» **Problem details**:
For each line of the data below, copy it if it holds the word "minus".

» **Exercise materials**:

● ● ●

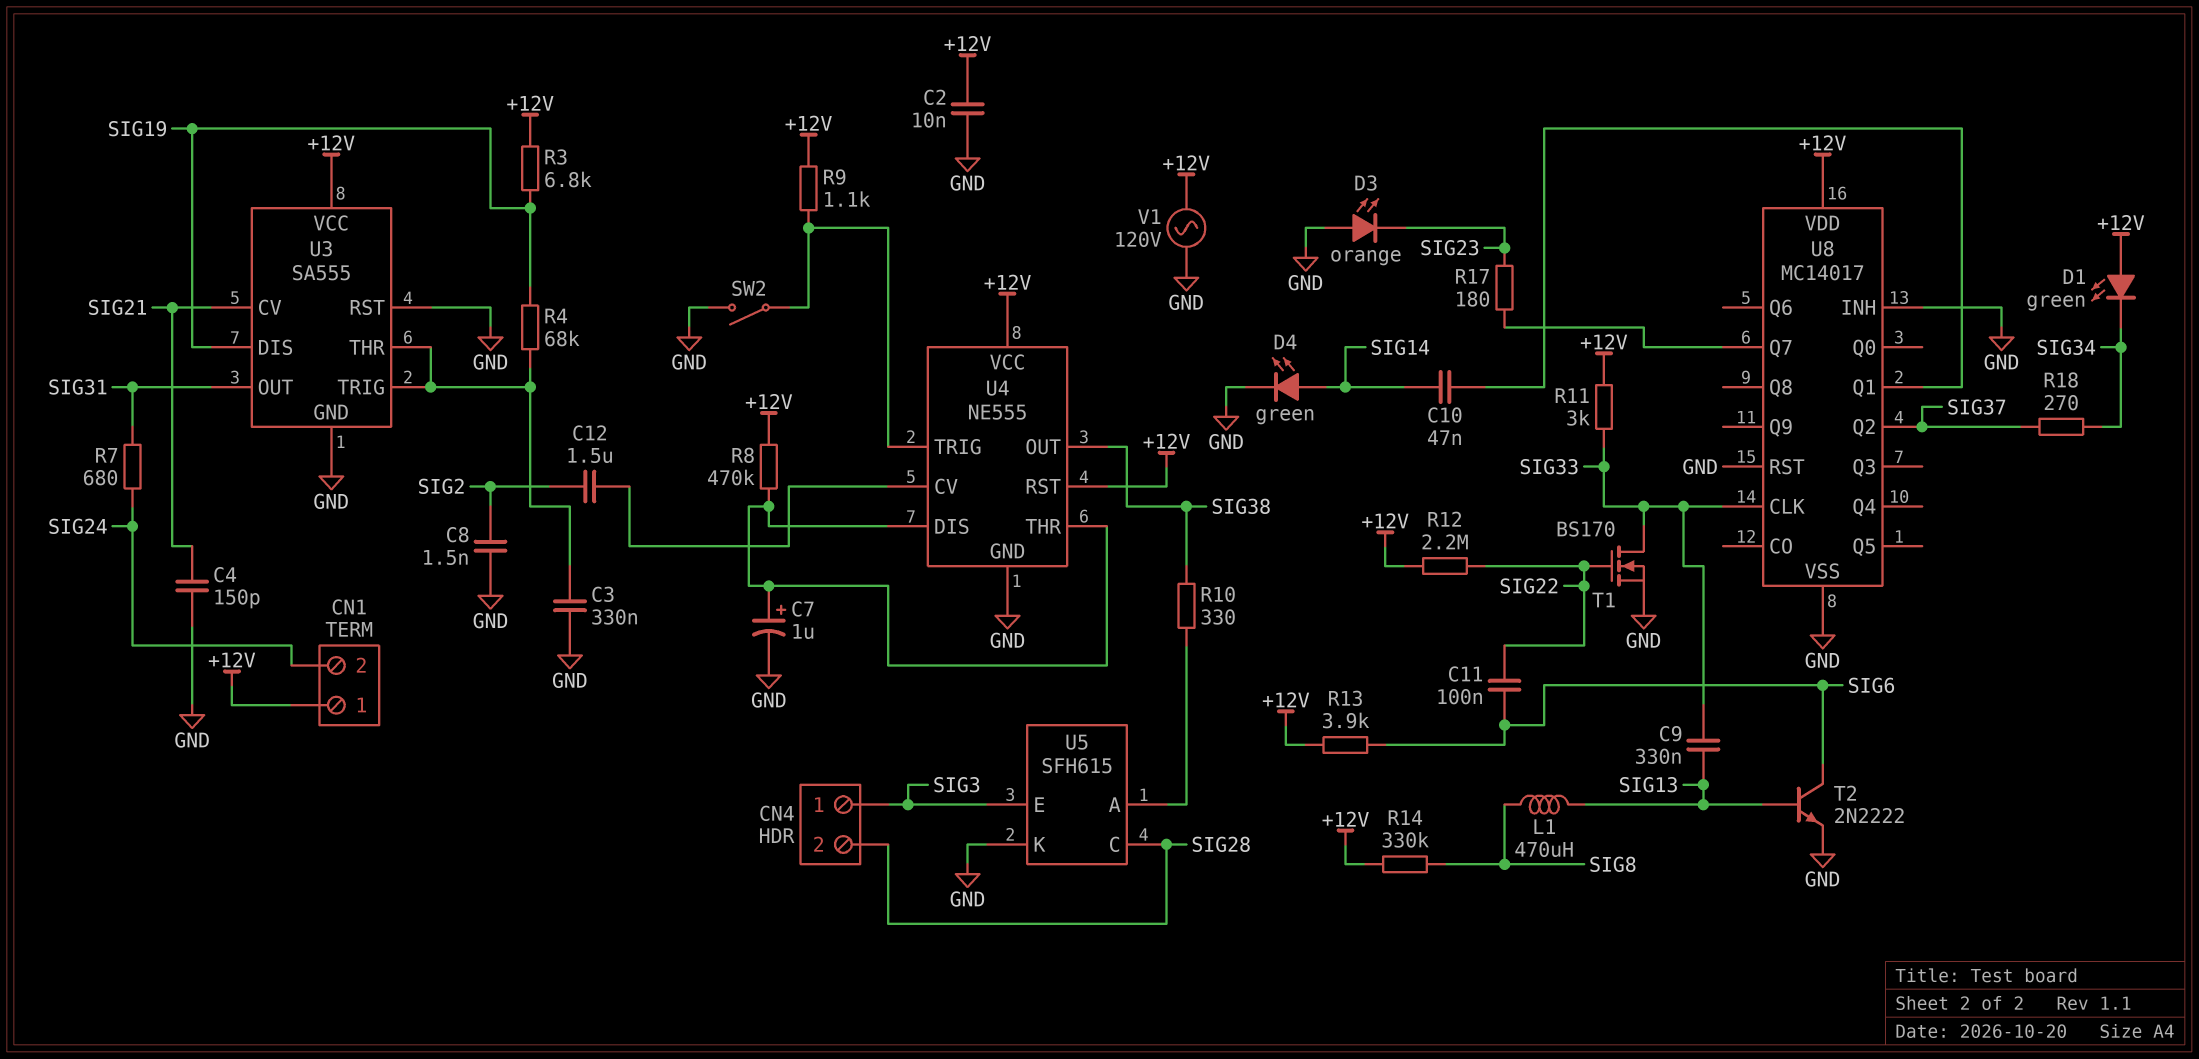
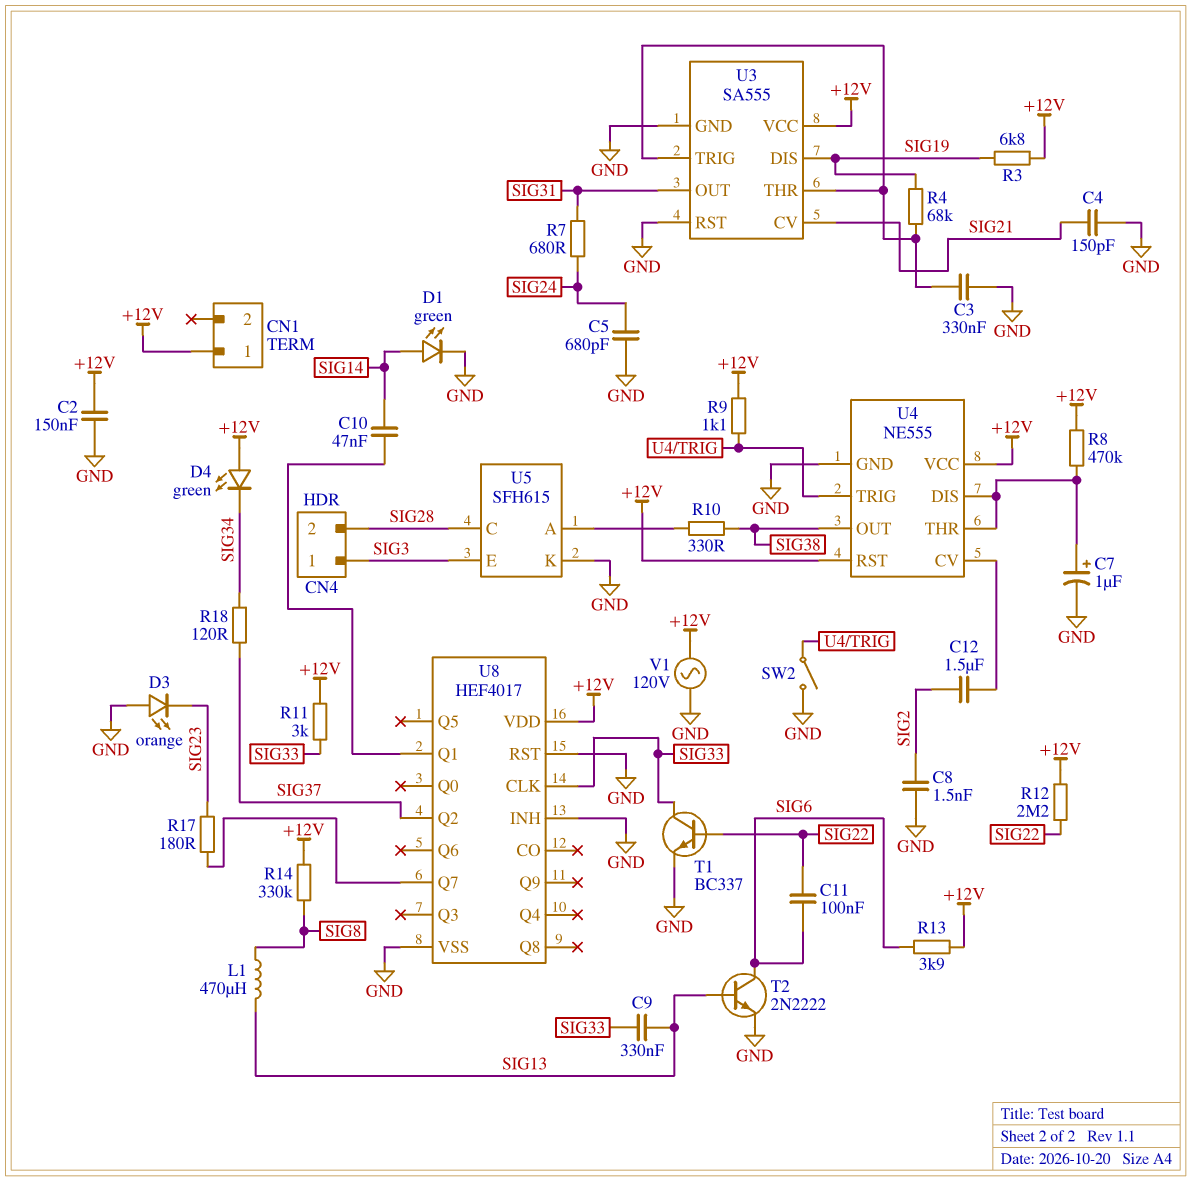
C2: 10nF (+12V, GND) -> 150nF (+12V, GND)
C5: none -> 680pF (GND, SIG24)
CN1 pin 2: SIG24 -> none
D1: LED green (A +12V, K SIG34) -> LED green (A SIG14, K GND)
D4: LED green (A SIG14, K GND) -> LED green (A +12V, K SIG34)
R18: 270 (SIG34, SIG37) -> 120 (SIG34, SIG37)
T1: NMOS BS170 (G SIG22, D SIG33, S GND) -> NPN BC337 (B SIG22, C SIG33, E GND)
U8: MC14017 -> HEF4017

● ● ●

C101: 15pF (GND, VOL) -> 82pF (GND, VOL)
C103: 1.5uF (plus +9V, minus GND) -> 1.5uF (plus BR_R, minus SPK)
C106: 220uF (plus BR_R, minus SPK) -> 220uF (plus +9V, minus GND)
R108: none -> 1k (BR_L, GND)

● ● ●

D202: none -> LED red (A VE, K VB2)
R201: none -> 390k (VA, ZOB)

● ● ●

» **Solution to this exercise**:
C103: 1.5uF (plus +9V, minus GND) -> 1.5uF (plus BR_R, minus SPK)
C106: 220uF (plus BR_R, minus SPK) -> 220uF (plus +9V, minus GND)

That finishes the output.